PROBLEM DESCRIPTION
Only lines with the word "exchanged" belong in the answer; copy them from the records below.
------------------------------
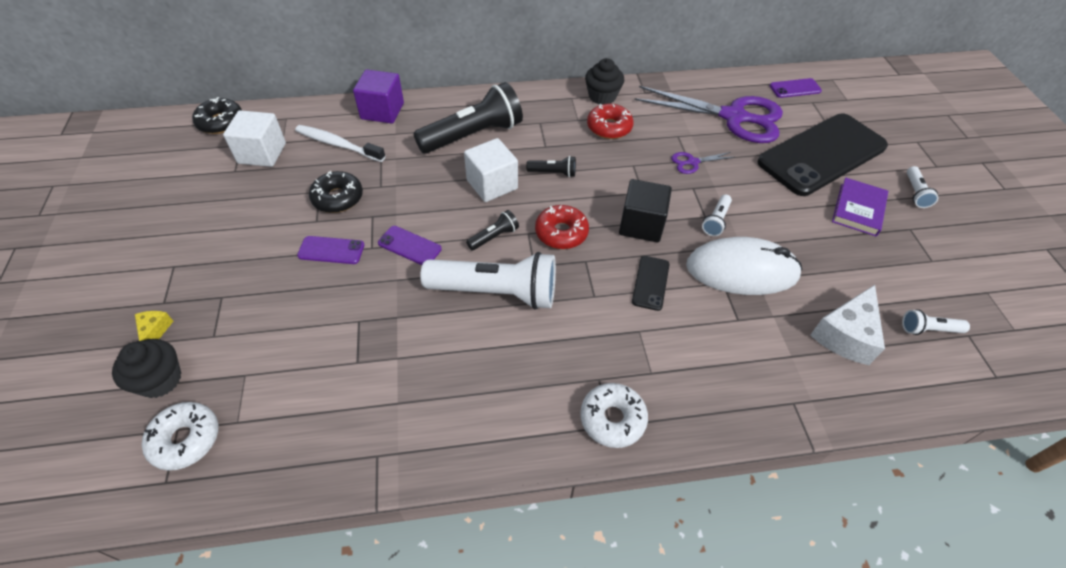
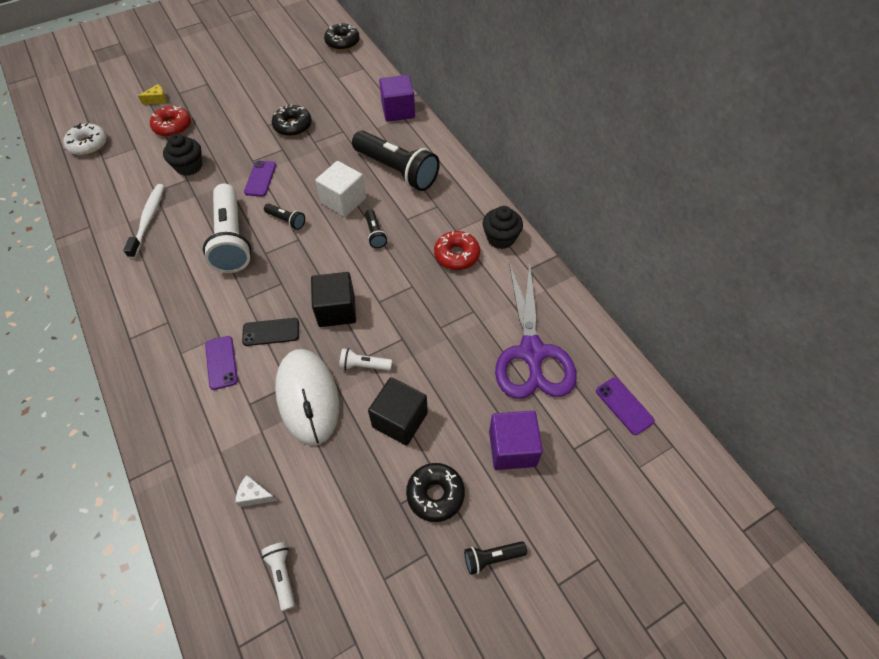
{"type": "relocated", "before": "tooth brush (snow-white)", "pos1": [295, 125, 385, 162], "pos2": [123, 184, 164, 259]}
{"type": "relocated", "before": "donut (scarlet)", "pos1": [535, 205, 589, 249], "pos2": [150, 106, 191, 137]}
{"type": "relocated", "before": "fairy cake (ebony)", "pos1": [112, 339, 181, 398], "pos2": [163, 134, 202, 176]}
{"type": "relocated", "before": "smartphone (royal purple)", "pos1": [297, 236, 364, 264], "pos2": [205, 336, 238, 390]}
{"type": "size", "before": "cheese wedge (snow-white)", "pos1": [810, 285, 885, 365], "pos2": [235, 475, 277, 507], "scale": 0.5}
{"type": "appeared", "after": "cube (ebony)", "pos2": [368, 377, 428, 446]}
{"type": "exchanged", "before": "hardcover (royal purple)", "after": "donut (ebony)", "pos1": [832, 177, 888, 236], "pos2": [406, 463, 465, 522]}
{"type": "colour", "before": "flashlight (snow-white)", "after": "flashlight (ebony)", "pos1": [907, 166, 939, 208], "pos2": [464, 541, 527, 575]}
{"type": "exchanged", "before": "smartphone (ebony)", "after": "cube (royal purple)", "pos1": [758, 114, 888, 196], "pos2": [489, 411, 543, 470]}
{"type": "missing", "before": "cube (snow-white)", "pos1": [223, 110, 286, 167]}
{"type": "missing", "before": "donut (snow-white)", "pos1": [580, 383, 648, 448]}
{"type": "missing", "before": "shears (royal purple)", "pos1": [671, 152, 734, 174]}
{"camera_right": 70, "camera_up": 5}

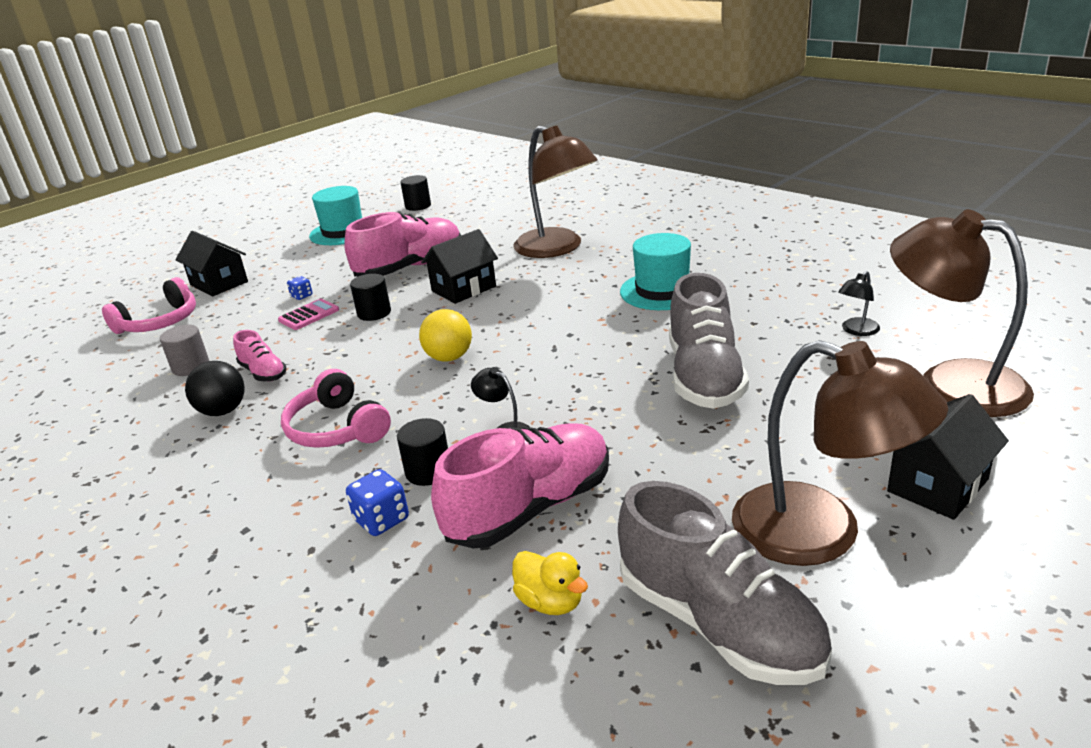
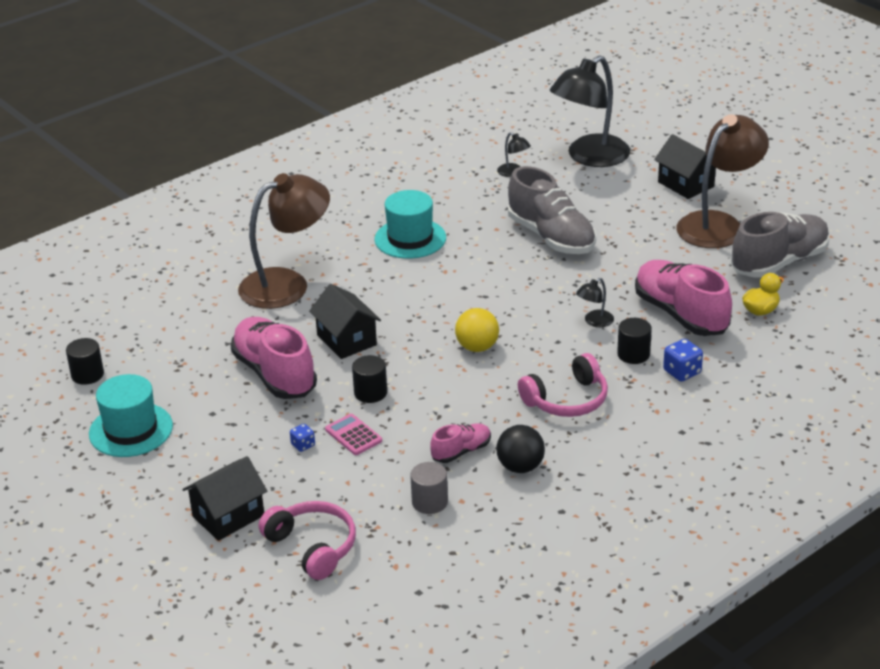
{"type": "spun", "before": "sneaker (ash-grey)", "pos1": [669, 273, 749, 409], "pos2": [508, 166, 596, 254], "turn": 45}
{"type": "colour", "before": "reading lamp (russet)", "after": "reading lamp (ebony)", "pos1": [890, 209, 1034, 417], "pos2": [550, 55, 630, 167]}
{"camera_right": -85, "camera_up": 5}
------------------------------
SOLUTION TO THIS EXERCISE
{"type": "exchanged", "before": "hardcover (royal purple)", "after": "donut (ebony)", "pos1": [832, 177, 888, 236], "pos2": [406, 463, 465, 522]}
{"type": "exchanged", "before": "smartphone (ebony)", "after": "cube (royal purple)", "pos1": [758, 114, 888, 196], "pos2": [489, 411, 543, 470]}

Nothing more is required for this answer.